┌─ DATA IN THIS EXERCISE

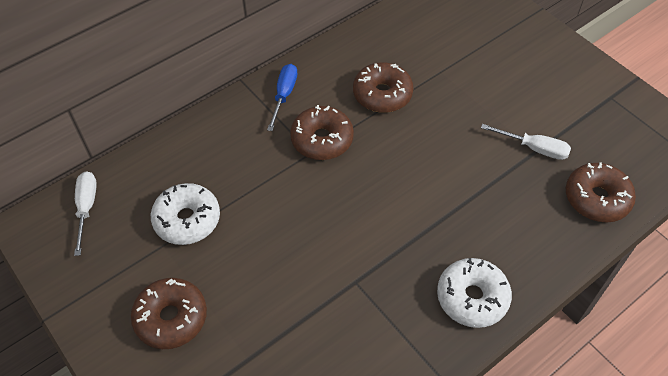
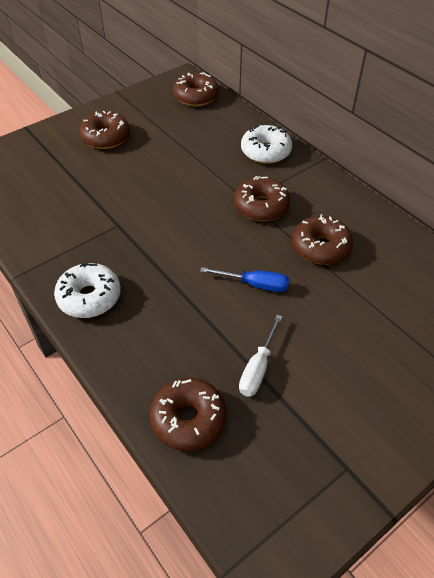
camera: 90 degrees right, 5 degrees down
(86, 208) = (196, 97): white screwdriver -> brown donut
(187, 220) = (183, 139): white donut -> white donut (265, 152)
(284, 95) = (310, 183): blue screwdriver -> blue screwdriver (255, 284)

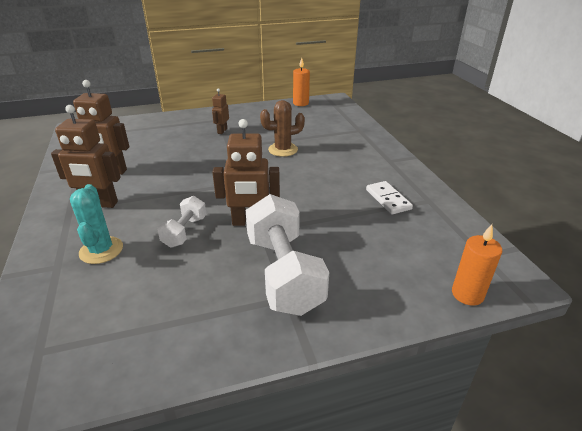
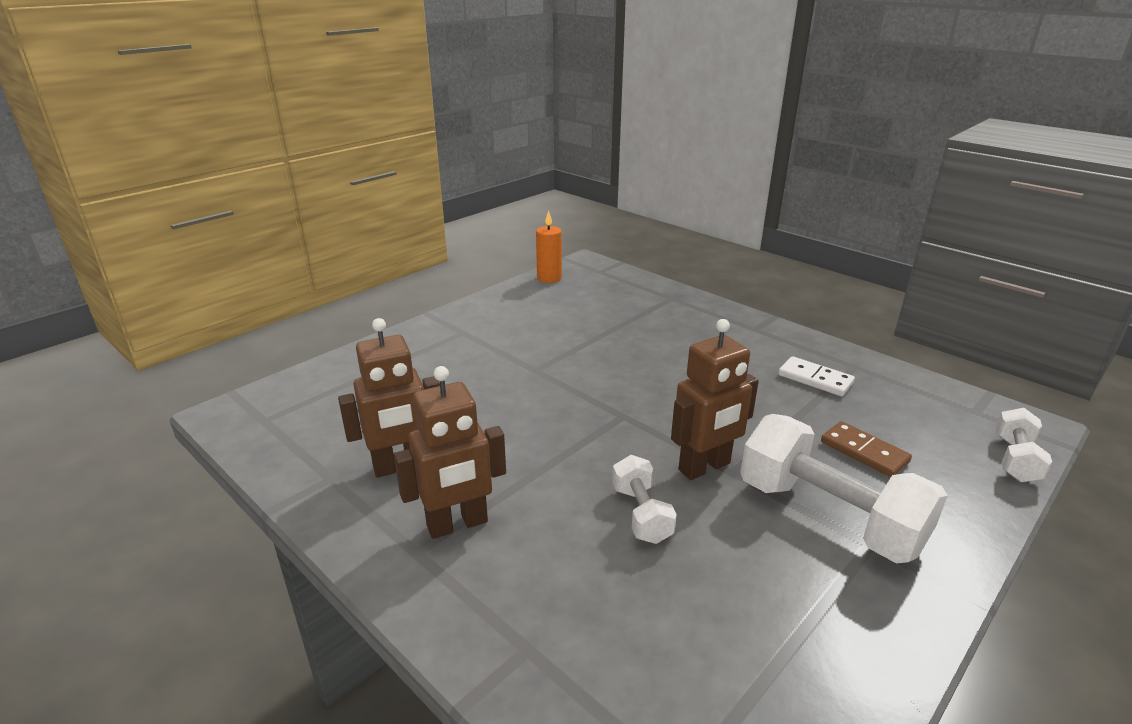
camera: 30 degrees left, 5 degrees down
(101, 250) = (561, 592): turquoise cactus -> none
(222, 131) = (492, 348): brown robot -> none
(283, 150) = (613, 352): brown cactus -> none
(359, 249) = (864, 452): none -> brown domino
(467, 294) = (1015, 459): orange candle -> white dumbbell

└─

* _DESCRIPTION OF THE TASK_
For every line above that has "cactus" in it, copy the line.

* _TASK RESULT_
(101, 250) = (561, 592): turquoise cactus -> none
(283, 150) = (613, 352): brown cactus -> none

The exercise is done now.